- Opening Delimiter -
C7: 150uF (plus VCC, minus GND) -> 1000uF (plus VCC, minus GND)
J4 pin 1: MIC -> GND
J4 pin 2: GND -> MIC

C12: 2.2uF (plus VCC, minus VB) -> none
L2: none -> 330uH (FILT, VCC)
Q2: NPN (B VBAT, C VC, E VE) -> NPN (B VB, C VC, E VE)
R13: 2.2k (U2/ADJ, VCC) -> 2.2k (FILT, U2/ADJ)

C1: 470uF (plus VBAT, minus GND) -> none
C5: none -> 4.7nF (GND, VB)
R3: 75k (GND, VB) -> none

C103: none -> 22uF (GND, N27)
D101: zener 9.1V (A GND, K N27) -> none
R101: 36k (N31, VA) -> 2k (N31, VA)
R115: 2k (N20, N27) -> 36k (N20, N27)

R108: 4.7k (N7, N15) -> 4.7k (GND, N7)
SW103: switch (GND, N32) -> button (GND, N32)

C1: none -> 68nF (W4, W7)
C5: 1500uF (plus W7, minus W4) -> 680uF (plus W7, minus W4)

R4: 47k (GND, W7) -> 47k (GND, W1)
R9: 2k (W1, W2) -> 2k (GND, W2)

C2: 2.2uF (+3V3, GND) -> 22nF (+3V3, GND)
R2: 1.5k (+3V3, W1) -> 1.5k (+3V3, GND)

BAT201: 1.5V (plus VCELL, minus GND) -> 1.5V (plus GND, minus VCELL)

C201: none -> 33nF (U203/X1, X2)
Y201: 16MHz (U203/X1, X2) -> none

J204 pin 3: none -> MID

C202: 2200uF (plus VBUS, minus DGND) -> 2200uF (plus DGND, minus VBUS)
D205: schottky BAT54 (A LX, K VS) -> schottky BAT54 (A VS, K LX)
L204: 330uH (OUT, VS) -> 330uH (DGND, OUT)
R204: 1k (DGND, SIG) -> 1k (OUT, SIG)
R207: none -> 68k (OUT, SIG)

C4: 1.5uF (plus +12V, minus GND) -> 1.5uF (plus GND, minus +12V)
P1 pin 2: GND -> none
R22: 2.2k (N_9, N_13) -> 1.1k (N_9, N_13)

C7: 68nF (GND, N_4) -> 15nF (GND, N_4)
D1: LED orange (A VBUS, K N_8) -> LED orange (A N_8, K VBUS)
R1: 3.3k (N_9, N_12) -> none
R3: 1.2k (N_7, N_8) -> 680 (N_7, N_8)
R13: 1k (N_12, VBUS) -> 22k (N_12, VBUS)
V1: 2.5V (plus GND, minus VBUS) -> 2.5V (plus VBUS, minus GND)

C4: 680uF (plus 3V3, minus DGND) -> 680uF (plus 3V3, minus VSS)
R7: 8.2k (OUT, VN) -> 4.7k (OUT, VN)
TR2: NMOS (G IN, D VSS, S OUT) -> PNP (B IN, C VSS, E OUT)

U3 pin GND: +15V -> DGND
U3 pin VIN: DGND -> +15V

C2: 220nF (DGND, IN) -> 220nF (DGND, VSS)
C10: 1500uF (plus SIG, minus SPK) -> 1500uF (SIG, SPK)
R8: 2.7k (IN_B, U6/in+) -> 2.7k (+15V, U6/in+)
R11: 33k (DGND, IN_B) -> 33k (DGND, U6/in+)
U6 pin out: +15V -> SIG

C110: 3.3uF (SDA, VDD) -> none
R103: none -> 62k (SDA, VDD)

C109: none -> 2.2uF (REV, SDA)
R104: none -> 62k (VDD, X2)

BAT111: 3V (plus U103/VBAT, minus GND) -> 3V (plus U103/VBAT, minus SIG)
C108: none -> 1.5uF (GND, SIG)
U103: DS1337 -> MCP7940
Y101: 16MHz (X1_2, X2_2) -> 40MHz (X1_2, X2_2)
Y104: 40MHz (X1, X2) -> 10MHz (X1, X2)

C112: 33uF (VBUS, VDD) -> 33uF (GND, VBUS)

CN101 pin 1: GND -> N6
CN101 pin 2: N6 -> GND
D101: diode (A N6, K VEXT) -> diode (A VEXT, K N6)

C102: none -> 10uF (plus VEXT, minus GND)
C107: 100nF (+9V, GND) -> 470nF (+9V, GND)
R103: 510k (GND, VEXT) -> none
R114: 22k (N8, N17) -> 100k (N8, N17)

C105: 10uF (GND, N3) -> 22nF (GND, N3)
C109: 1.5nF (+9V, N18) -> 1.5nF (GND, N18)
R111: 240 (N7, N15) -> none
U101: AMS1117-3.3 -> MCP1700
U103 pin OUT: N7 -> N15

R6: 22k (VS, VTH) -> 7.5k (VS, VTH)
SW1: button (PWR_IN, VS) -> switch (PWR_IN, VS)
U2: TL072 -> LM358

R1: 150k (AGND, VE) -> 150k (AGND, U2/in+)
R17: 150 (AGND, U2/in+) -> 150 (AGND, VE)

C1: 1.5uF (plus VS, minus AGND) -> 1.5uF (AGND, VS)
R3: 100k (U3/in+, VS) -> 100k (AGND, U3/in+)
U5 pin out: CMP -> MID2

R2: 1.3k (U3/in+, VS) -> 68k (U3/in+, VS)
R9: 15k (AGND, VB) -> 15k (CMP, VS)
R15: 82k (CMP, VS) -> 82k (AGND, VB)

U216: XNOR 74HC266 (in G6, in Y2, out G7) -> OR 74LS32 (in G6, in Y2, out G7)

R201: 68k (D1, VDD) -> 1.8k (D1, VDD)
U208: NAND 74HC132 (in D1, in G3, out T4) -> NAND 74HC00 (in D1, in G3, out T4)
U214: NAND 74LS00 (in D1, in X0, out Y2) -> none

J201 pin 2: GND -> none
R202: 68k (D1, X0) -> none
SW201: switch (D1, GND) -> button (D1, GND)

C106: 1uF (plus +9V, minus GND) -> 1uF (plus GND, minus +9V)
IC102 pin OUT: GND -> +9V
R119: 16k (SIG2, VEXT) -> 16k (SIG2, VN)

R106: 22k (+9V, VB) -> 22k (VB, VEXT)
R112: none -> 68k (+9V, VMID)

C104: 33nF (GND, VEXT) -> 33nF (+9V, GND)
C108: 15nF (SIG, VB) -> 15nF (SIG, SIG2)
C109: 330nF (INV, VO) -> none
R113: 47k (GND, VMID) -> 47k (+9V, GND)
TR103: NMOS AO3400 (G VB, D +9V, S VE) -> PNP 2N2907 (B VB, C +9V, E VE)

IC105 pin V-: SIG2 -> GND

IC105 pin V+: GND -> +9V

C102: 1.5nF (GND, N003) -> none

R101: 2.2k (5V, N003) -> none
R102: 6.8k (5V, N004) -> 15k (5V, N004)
- Closing Delimiter -
Transcribe, with no changes, the listing above from its first line through the line with "U6 pin out: +15V -> SIG", including that line, and stop once it is done.

C7: 150uF (plus VCC, minus GND) -> 1000uF (plus VCC, minus GND)
J4 pin 1: MIC -> GND
J4 pin 2: GND -> MIC

C12: 2.2uF (plus VCC, minus VB) -> none
L2: none -> 330uH (FILT, VCC)
Q2: NPN (B VBAT, C VC, E VE) -> NPN (B VB, C VC, E VE)
R13: 2.2k (U2/ADJ, VCC) -> 2.2k (FILT, U2/ADJ)

C1: 470uF (plus VBAT, minus GND) -> none
C5: none -> 4.7nF (GND, VB)
R3: 75k (GND, VB) -> none

C103: none -> 22uF (GND, N27)
D101: zener 9.1V (A GND, K N27) -> none
R101: 36k (N31, VA) -> 2k (N31, VA)
R115: 2k (N20, N27) -> 36k (N20, N27)

R108: 4.7k (N7, N15) -> 4.7k (GND, N7)
SW103: switch (GND, N32) -> button (GND, N32)

C1: none -> 68nF (W4, W7)
C5: 1500uF (plus W7, minus W4) -> 680uF (plus W7, minus W4)

R4: 47k (GND, W7) -> 47k (GND, W1)
R9: 2k (W1, W2) -> 2k (GND, W2)

C2: 2.2uF (+3V3, GND) -> 22nF (+3V3, GND)
R2: 1.5k (+3V3, W1) -> 1.5k (+3V3, GND)

BAT201: 1.5V (plus VCELL, minus GND) -> 1.5V (plus GND, minus VCELL)

C201: none -> 33nF (U203/X1, X2)
Y201: 16MHz (U203/X1, X2) -> none

J204 pin 3: none -> MID

C202: 2200uF (plus VBUS, minus DGND) -> 2200uF (plus DGND, minus VBUS)
D205: schottky BAT54 (A LX, K VS) -> schottky BAT54 (A VS, K LX)
L204: 330uH (OUT, VS) -> 330uH (DGND, OUT)
R204: 1k (DGND, SIG) -> 1k (OUT, SIG)
R207: none -> 68k (OUT, SIG)

C4: 1.5uF (plus +12V, minus GND) -> 1.5uF (plus GND, minus +12V)
P1 pin 2: GND -> none
R22: 2.2k (N_9, N_13) -> 1.1k (N_9, N_13)

C7: 68nF (GND, N_4) -> 15nF (GND, N_4)
D1: LED orange (A VBUS, K N_8) -> LED orange (A N_8, K VBUS)
R1: 3.3k (N_9, N_12) -> none
R3: 1.2k (N_7, N_8) -> 680 (N_7, N_8)
R13: 1k (N_12, VBUS) -> 22k (N_12, VBUS)
V1: 2.5V (plus GND, minus VBUS) -> 2.5V (plus VBUS, minus GND)

C4: 680uF (plus 3V3, minus DGND) -> 680uF (plus 3V3, minus VSS)
R7: 8.2k (OUT, VN) -> 4.7k (OUT, VN)
TR2: NMOS (G IN, D VSS, S OUT) -> PNP (B IN, C VSS, E OUT)

U3 pin GND: +15V -> DGND
U3 pin VIN: DGND -> +15V

C2: 220nF (DGND, IN) -> 220nF (DGND, VSS)
C10: 1500uF (plus SIG, minus SPK) -> 1500uF (SIG, SPK)
R8: 2.7k (IN_B, U6/in+) -> 2.7k (+15V, U6/in+)
R11: 33k (DGND, IN_B) -> 33k (DGND, U6/in+)
U6 pin out: +15V -> SIG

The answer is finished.